> **WORK TASK**
Return the following from the records below: each line, word for word, starting with the line that contains "camera: 145 degrees right, 20 degrees down" and going on through the line that contains "(678, 229) = (132, 436): green", with nothing outside that range.

> **MATERIAL TO PROCESS**
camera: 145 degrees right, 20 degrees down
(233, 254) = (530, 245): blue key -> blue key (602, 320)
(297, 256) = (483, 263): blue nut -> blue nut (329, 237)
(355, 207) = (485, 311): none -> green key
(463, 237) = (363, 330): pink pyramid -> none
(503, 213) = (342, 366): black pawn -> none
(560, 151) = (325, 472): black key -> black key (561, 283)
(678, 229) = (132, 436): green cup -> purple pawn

---

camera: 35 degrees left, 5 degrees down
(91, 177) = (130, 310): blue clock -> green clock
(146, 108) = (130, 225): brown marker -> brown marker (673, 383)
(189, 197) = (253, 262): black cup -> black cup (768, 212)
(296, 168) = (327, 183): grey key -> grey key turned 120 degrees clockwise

> **EXERCISE RESULT**
camera: 145 degrees right, 20 degrees down
(233, 254) = (530, 245): blue key -> blue key (602, 320)
(297, 256) = (483, 263): blue nut -> blue nut (329, 237)
(355, 207) = (485, 311): none -> green key
(463, 237) = (363, 330): pink pyramid -> none
(503, 213) = (342, 366): black pawn -> none
(560, 151) = (325, 472): black key -> black key (561, 283)
(678, 229) = (132, 436): green cup -> purple pawn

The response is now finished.